- Data shown:
* * * *

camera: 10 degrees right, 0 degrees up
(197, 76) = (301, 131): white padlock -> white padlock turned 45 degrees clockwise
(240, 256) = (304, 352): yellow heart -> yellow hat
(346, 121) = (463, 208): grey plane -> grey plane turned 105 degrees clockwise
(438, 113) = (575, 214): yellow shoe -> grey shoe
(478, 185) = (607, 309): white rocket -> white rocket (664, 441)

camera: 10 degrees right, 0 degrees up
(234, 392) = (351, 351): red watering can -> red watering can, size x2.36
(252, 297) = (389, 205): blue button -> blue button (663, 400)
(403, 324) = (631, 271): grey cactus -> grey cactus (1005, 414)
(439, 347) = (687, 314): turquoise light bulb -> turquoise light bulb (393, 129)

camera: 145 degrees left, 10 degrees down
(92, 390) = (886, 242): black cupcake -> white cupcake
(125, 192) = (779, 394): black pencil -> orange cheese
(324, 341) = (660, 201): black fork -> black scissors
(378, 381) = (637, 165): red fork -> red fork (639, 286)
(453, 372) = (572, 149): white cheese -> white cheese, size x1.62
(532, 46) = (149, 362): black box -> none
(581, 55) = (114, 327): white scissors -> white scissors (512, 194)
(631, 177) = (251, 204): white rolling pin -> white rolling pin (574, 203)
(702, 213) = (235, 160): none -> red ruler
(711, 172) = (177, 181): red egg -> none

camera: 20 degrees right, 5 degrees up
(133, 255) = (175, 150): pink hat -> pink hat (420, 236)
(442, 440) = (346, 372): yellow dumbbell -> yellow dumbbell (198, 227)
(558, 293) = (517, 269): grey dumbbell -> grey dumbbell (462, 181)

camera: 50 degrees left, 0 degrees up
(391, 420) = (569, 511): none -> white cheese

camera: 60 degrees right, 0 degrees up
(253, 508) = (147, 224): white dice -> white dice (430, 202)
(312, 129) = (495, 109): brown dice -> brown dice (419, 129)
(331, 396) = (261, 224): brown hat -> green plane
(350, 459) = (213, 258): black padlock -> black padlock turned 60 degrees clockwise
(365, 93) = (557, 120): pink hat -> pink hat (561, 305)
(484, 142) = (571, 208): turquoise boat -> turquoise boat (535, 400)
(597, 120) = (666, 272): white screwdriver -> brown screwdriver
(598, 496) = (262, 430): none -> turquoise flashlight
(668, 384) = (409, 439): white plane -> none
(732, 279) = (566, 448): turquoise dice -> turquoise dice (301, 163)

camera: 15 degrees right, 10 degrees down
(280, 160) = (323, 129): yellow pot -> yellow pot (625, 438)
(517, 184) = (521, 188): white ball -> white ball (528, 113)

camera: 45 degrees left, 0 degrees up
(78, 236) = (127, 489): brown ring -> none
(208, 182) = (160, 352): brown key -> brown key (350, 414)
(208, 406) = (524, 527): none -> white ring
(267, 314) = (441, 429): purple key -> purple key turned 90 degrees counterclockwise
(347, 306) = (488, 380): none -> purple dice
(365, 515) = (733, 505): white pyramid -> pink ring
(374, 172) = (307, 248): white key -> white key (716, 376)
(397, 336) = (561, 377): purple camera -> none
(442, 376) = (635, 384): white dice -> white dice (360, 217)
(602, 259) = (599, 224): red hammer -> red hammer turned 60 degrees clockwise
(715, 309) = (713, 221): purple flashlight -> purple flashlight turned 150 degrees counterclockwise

* * * *

- Exercise: Reproduce verbatim only the segment of the listing bounded by the line containing "(280, 160) = (323, 129): yellow" and the line containing "(208, 182) = (160, 352): brown", with both boundary lines included.

- Result for this task:
(280, 160) = (323, 129): yellow pot -> yellow pot (625, 438)
(517, 184) = (521, 188): white ball -> white ball (528, 113)

camera: 45 degrees left, 0 degrees up
(78, 236) = (127, 489): brown ring -> none
(208, 182) = (160, 352): brown key -> brown key (350, 414)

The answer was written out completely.